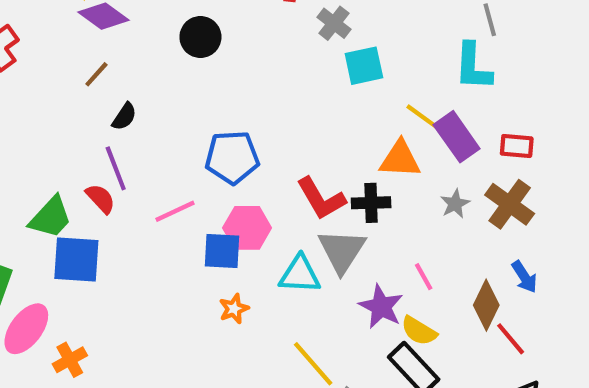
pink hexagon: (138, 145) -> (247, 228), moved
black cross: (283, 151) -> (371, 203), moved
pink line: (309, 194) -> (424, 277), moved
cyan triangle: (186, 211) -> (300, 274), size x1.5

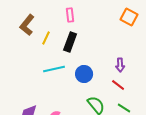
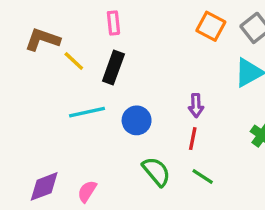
brown L-shape: (27, 25) -> (42, 39), turned 70
yellow line: (46, 38) -> (74, 61), turned -72
red line: (118, 85) -> (193, 139), turned 64

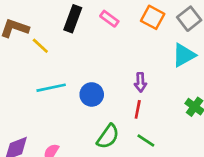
pink rectangle: (113, 23) -> (109, 19), moved, turned -48
black rectangle: (113, 68) -> (73, 19), moved
green semicircle: (156, 172) -> (108, 136), turned 75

## INSTRUCTIONS TO FOLLOW
Transcribe the material above in full. No picture is to be copied.

## RESULT OF THIS TASK
pink hexagon: (138, 145) -> (247, 228), moved
black cross: (283, 151) -> (371, 203), moved
pink line: (309, 194) -> (424, 277), moved
cyan triangle: (186, 211) -> (300, 274), size x1.5

brown L-shape: (27, 25) -> (42, 39), turned 70
yellow line: (46, 38) -> (74, 61), turned -72
red line: (118, 85) -> (193, 139), turned 64

pink rectangle: (113, 23) -> (109, 19), moved, turned -48
black rectangle: (113, 68) -> (73, 19), moved
green semicircle: (156, 172) -> (108, 136), turned 75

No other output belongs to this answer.